## WHAT TO DO
All lines from the one that mentions "C4: none -> 47nF (GND, N2)" through the last of the entries below must be copied exactly, with both ends kept.

## MATERIAL PROVIDED
= Beginning of Section =

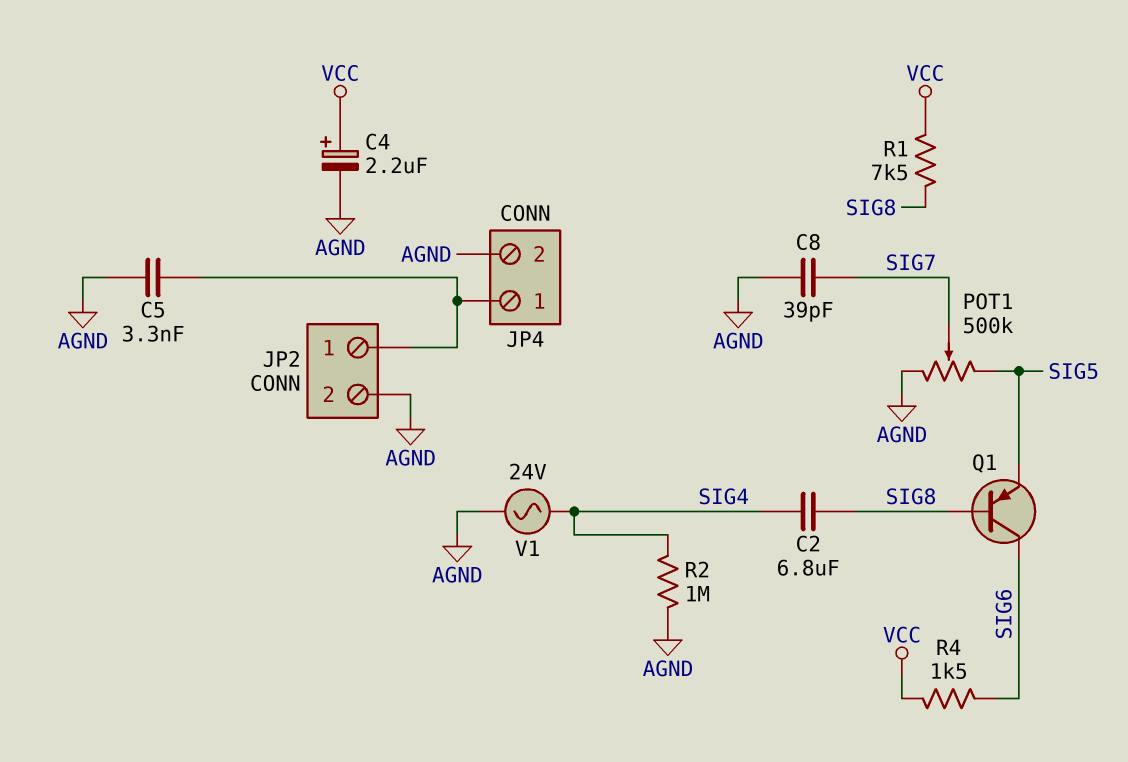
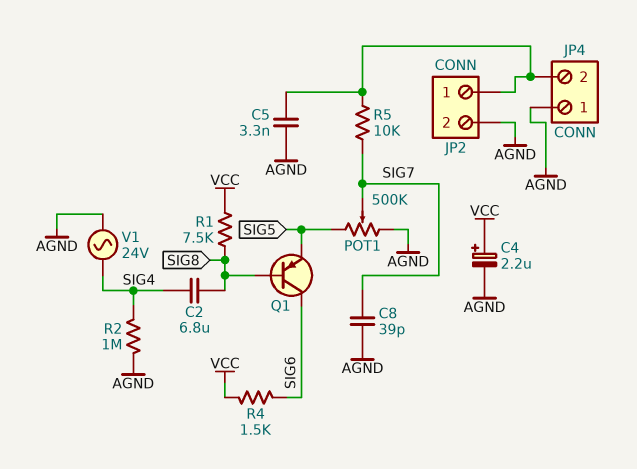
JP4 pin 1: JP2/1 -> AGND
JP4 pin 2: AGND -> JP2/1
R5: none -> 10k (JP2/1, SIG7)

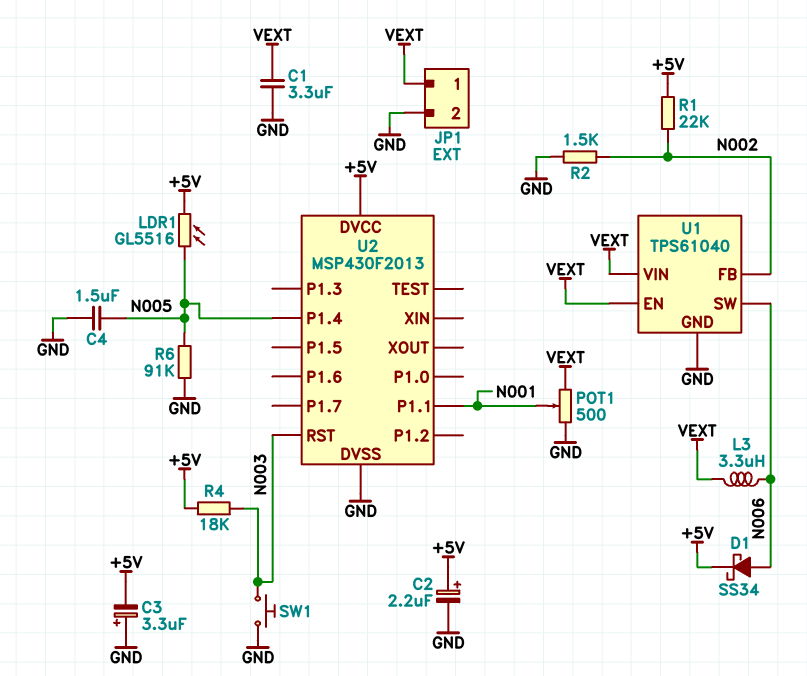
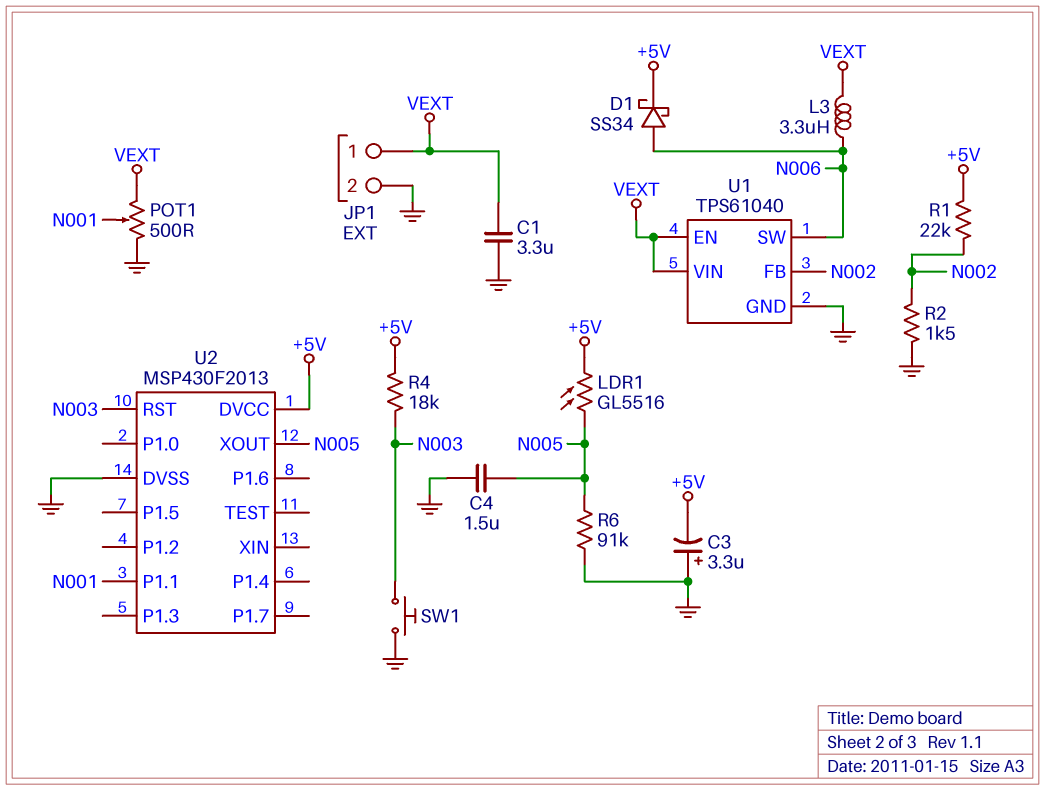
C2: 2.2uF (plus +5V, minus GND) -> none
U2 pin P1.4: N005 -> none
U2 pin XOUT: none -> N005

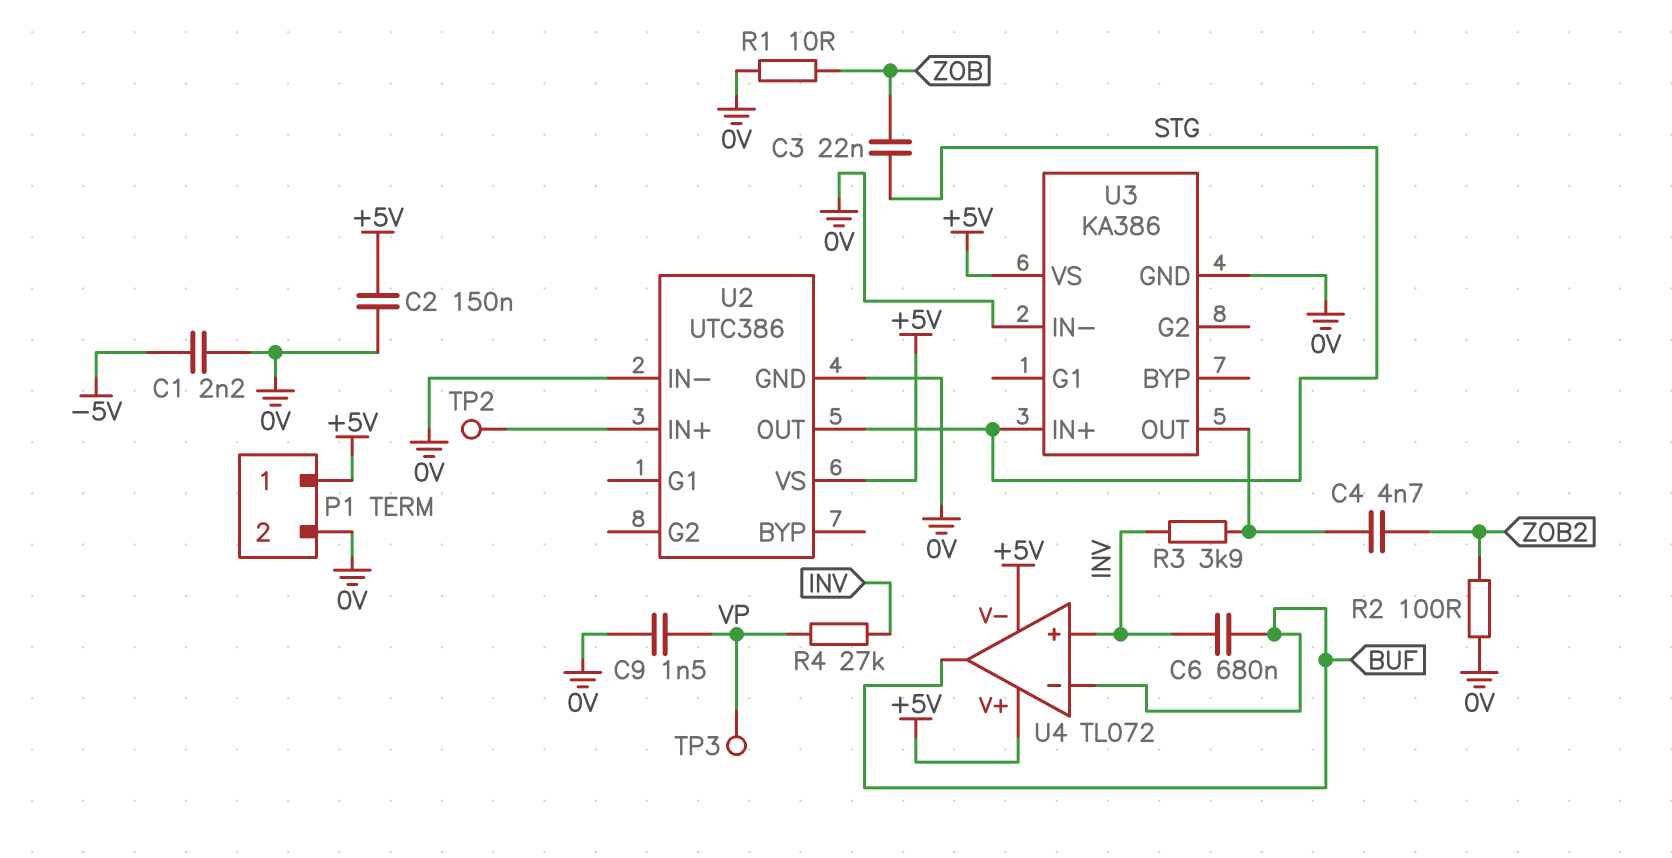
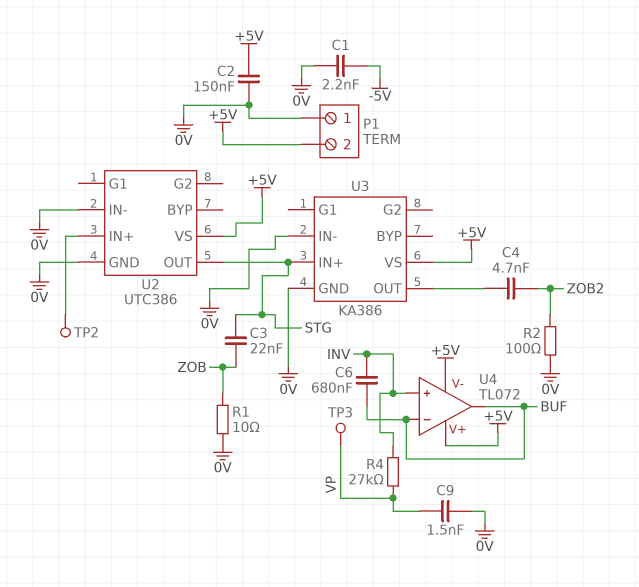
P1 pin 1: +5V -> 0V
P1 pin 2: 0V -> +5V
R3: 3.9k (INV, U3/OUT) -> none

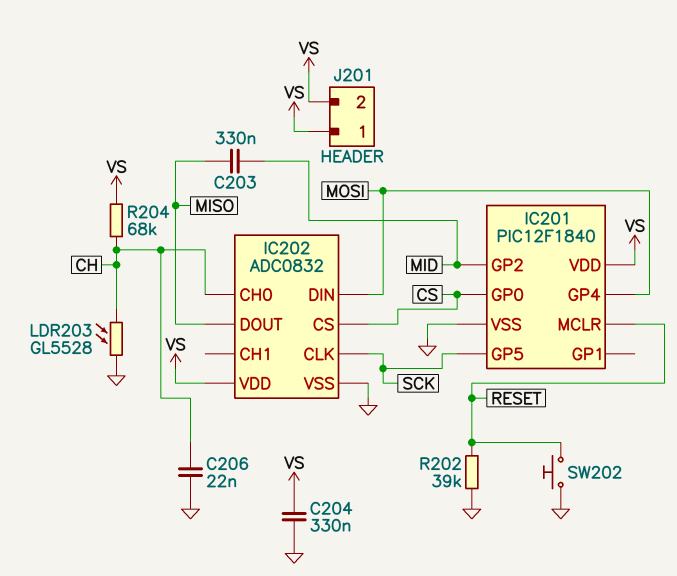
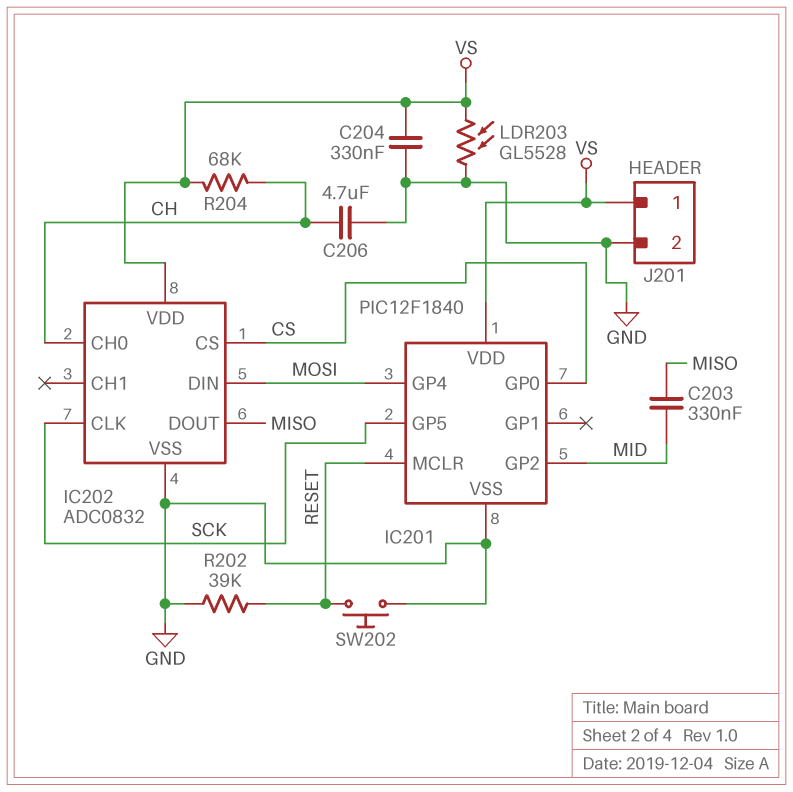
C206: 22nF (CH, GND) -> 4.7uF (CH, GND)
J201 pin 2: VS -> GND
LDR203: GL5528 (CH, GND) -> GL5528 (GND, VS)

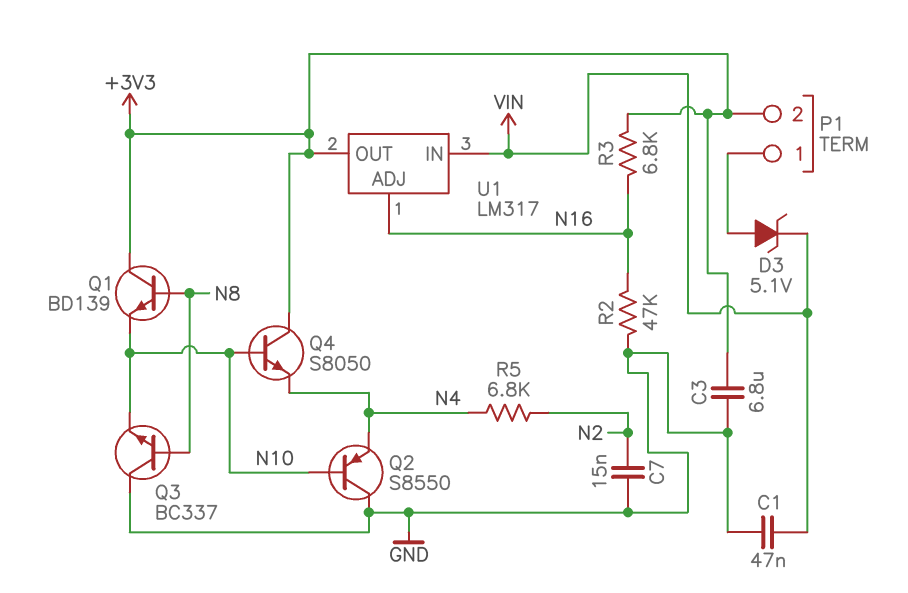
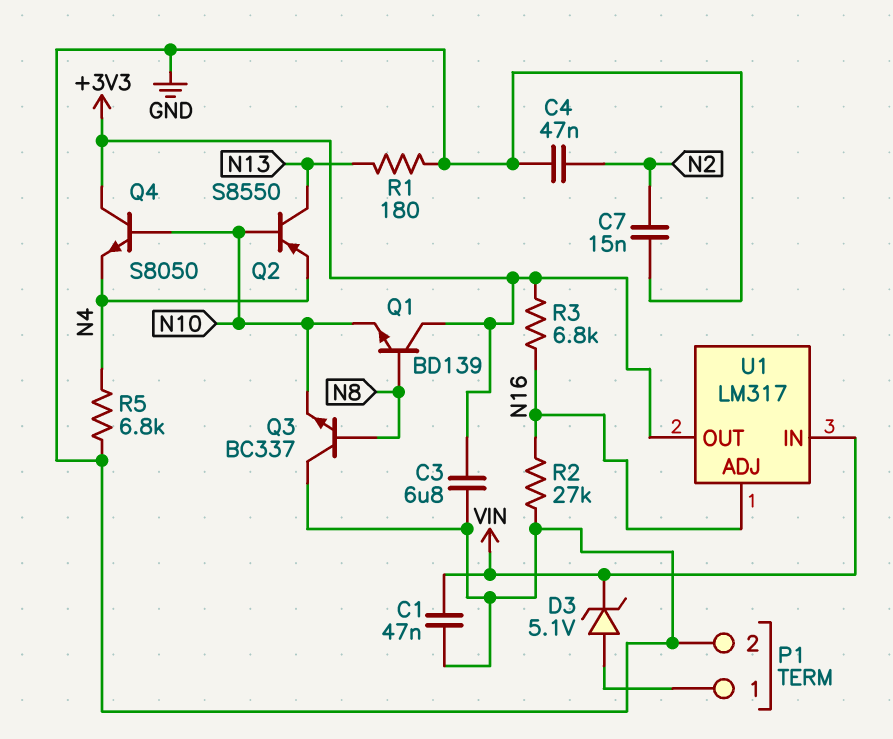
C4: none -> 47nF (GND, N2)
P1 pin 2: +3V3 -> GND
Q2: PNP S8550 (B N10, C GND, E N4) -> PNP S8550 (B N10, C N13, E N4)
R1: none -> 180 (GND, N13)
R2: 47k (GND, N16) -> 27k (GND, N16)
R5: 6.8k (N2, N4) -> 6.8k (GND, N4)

= End of Section =

## RESULT
C4: none -> 47nF (GND, N2)
P1 pin 2: +3V3 -> GND
Q2: PNP S8550 (B N10, C GND, E N4) -> PNP S8550 (B N10, C N13, E N4)
R1: none -> 180 (GND, N13)
R2: 47k (GND, N16) -> 27k (GND, N16)
R5: 6.8k (N2, N4) -> 6.8k (GND, N4)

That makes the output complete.